[Object transformation records]
:::
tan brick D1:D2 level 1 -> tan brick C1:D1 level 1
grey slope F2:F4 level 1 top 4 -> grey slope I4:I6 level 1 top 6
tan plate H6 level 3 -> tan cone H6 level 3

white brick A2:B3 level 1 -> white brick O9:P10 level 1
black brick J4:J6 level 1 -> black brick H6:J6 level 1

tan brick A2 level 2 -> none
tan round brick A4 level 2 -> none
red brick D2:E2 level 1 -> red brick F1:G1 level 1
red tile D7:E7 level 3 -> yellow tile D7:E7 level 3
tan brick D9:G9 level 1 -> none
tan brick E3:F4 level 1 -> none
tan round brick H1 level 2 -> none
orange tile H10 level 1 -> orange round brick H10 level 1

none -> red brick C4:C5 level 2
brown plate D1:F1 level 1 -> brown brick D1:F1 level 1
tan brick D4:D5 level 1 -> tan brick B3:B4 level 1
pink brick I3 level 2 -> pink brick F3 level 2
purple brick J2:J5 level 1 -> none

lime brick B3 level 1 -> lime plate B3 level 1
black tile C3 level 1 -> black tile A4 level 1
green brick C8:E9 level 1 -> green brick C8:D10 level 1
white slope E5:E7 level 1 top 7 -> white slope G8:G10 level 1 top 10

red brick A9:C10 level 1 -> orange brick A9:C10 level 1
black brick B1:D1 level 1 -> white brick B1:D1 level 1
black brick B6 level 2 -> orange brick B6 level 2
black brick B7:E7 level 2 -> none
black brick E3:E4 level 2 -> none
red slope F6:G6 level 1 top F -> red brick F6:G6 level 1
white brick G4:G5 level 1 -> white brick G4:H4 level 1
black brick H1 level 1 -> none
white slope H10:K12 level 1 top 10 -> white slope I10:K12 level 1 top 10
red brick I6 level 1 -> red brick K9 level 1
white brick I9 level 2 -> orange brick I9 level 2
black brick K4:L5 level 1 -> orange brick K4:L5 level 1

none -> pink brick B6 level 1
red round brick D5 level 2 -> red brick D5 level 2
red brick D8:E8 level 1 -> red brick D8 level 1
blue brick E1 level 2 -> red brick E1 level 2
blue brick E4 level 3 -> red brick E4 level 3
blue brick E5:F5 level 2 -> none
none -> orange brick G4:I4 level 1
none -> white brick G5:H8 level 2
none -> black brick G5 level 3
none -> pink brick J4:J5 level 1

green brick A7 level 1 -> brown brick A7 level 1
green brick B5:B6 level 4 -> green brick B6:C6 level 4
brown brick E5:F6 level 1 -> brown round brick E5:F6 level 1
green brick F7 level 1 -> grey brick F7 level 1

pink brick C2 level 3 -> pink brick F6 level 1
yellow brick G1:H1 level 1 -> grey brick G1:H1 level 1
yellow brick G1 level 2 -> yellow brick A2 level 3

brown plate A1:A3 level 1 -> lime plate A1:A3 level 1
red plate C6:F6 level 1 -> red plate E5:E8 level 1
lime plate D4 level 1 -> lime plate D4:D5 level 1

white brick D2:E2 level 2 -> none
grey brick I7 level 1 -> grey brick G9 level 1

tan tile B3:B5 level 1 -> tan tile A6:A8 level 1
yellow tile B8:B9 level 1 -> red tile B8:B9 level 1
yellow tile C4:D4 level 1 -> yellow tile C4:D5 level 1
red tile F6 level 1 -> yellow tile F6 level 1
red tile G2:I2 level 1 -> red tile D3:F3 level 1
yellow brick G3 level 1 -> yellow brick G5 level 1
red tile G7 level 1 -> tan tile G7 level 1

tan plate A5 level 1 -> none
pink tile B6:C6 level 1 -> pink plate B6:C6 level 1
:::
* _What you should do_:
Search the records above for the string "blue" and copy each line that holds it.

* _Final answer_:
blue brick E1 level 2 -> red brick E1 level 2
blue brick E4 level 3 -> red brick E4 level 3
blue brick E5:F5 level 2 -> none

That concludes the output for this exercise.